*** Supplied data ***

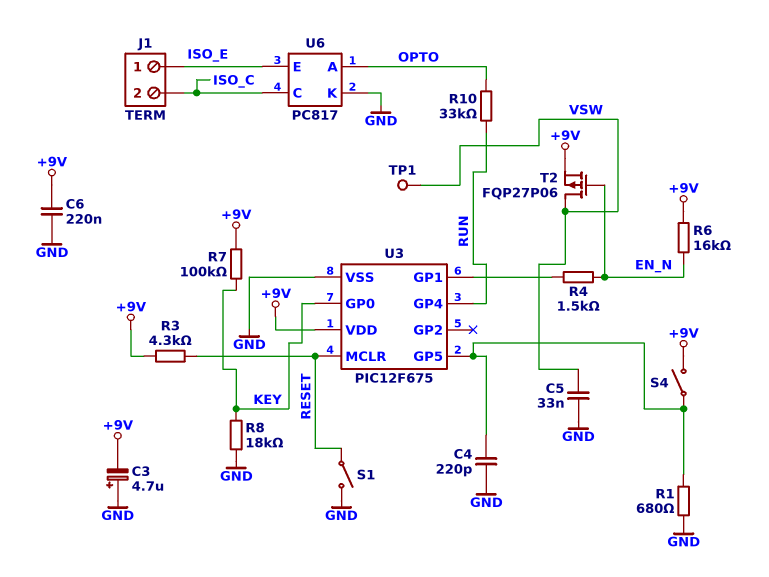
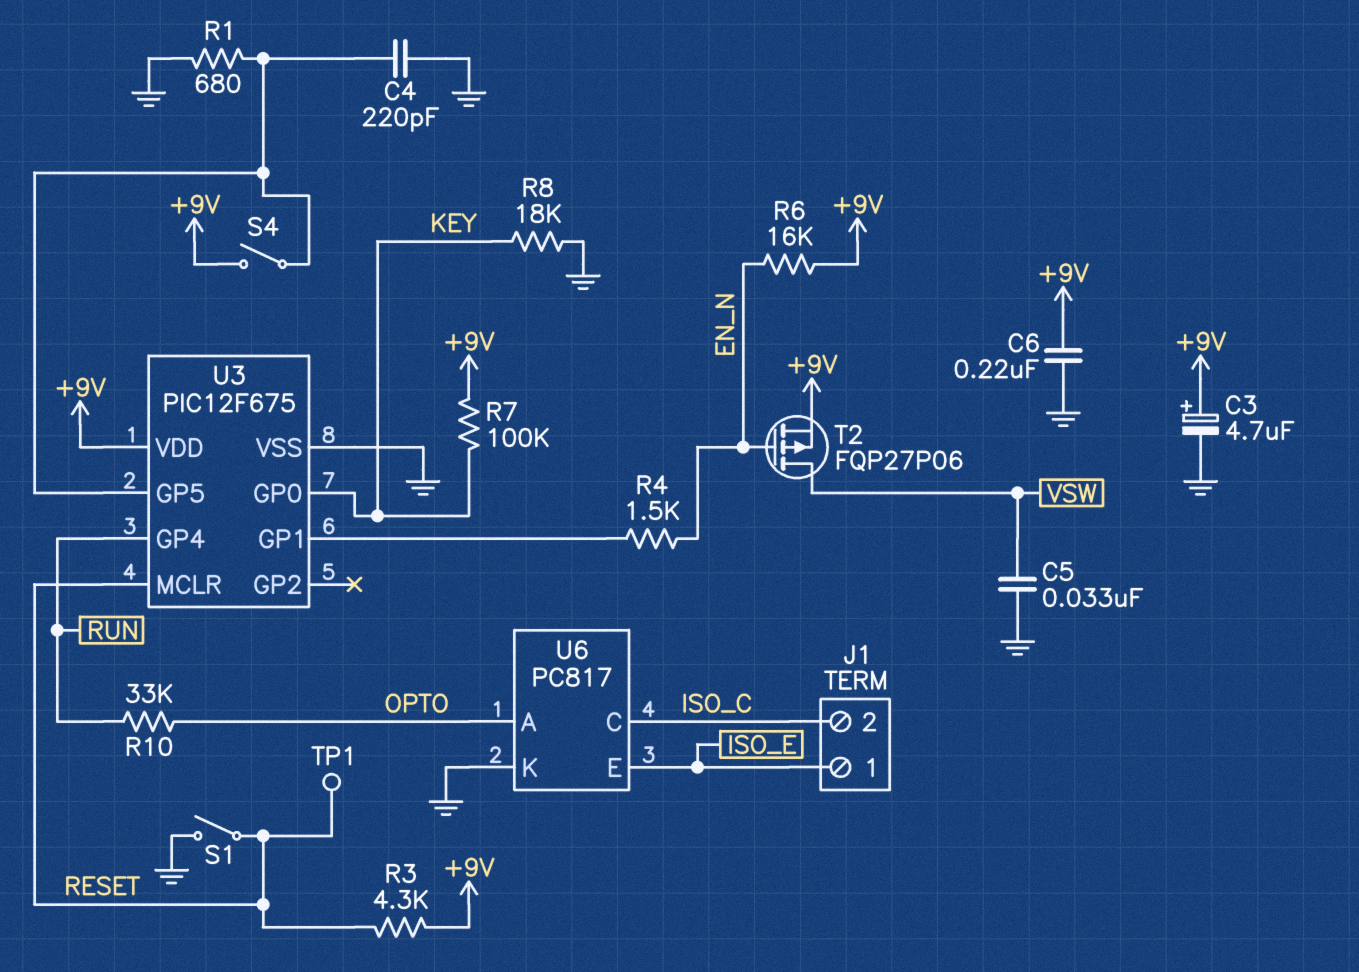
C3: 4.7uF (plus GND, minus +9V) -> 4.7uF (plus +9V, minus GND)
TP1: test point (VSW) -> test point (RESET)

*** End of Supplied data ***
*** Supplied data ***

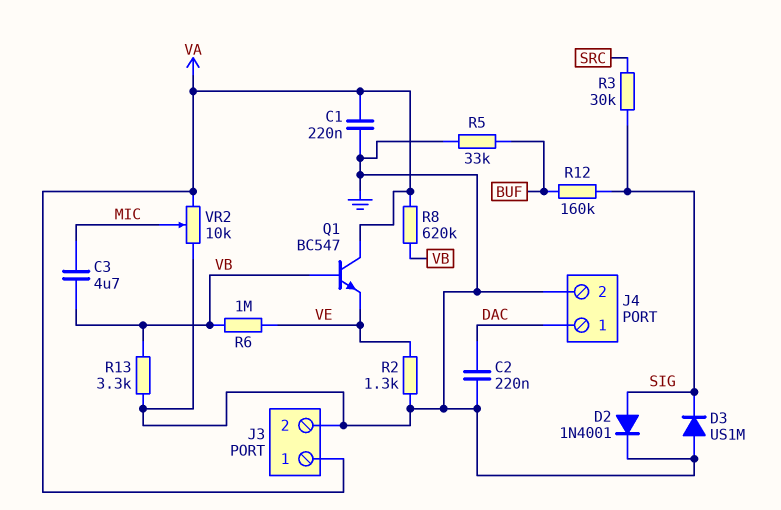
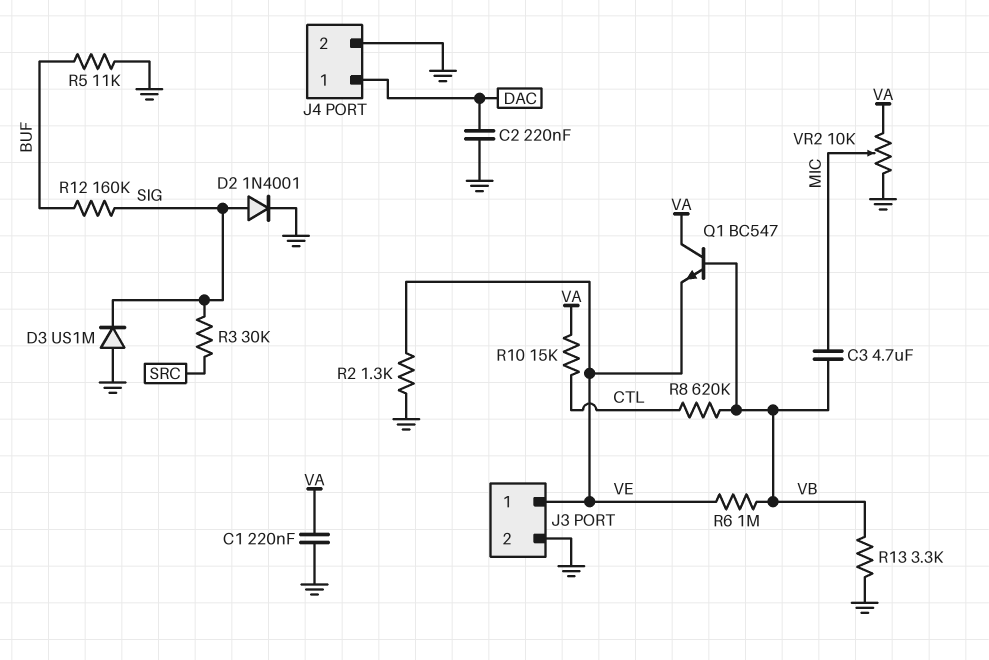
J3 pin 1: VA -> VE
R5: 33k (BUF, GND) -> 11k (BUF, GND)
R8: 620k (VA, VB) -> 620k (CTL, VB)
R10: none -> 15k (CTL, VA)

*** End of Supplied data ***

§ What needs to be done
Everything above from the line containing "R5: 33k (BUF, GND) -> 11k (BUF, GND)" down to the line containing "R10: none -> 15k (CTL, VA)" should be copied exactly, both end lines included, and nothing else.

§ Response to this exercise
R5: 33k (BUF, GND) -> 11k (BUF, GND)
R8: 620k (VA, VB) -> 620k (CTL, VB)
R10: none -> 15k (CTL, VA)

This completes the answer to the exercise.